◆ EXERCISE DETAILS: In the entries that follow, the first line to write out is the one containing "(573, 278) = (471, 317): white", and the last is the one containing "(750, 316) = (305, 376): white". Reproduce that stretch exactly, with nothing before or after it.

(Beginning of DATA LISTING)

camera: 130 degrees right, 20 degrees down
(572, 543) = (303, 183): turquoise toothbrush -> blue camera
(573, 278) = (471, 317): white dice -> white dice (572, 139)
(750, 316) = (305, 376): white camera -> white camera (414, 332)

(End of DATA LISTING)
(Beginning of DATA LISTING)

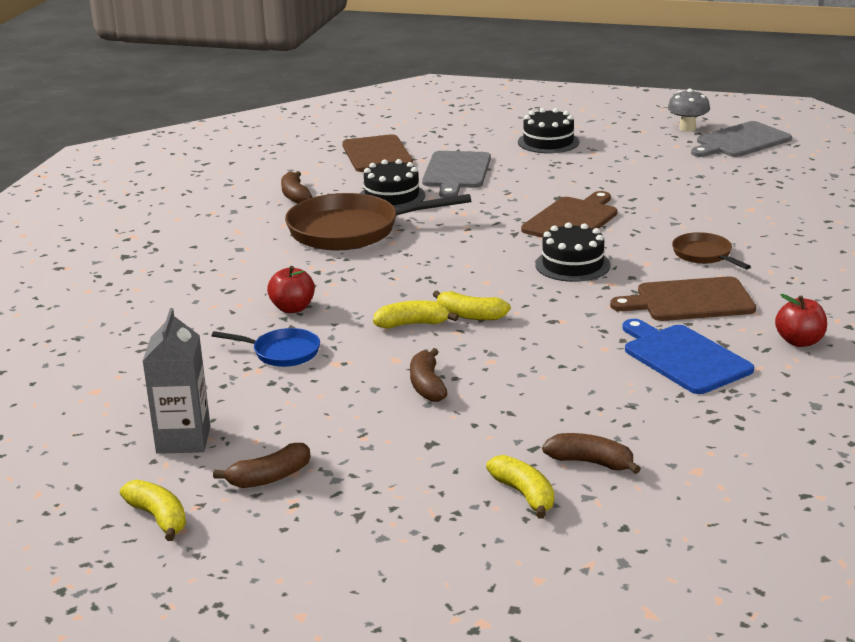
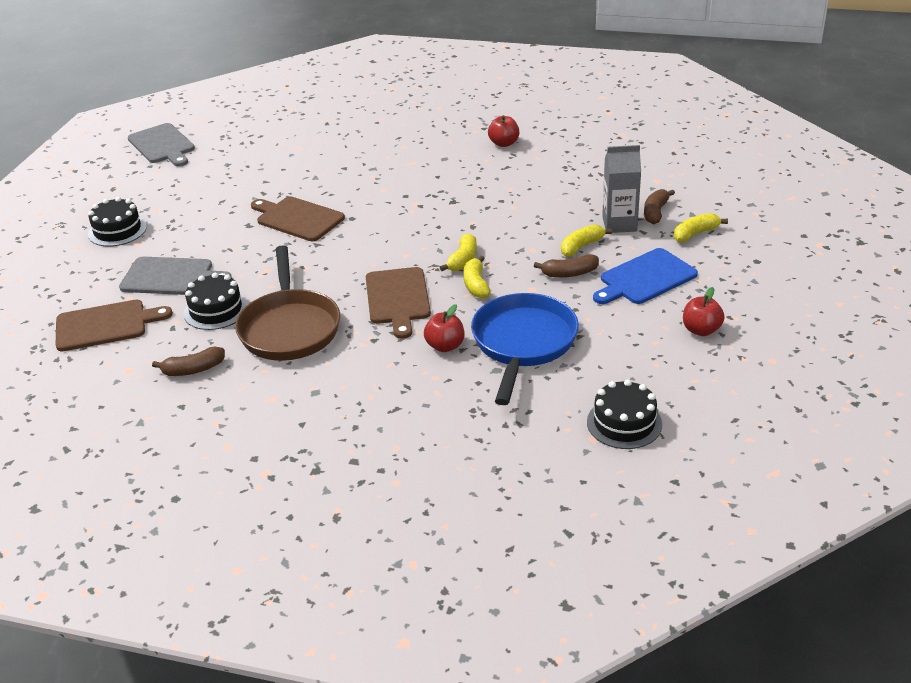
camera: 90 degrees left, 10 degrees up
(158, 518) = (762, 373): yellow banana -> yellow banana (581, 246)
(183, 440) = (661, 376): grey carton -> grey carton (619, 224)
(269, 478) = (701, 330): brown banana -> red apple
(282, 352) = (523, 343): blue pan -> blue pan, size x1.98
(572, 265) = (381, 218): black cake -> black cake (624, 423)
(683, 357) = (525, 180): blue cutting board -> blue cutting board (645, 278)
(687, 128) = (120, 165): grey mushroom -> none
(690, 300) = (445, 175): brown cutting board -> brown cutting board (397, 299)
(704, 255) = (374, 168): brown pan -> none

(End of DATA LISTING)

◆ TASK SOLUTION:
(573, 278) = (471, 317): white dice -> white dice (572, 139)
(750, 316) = (305, 376): white camera -> white camera (414, 332)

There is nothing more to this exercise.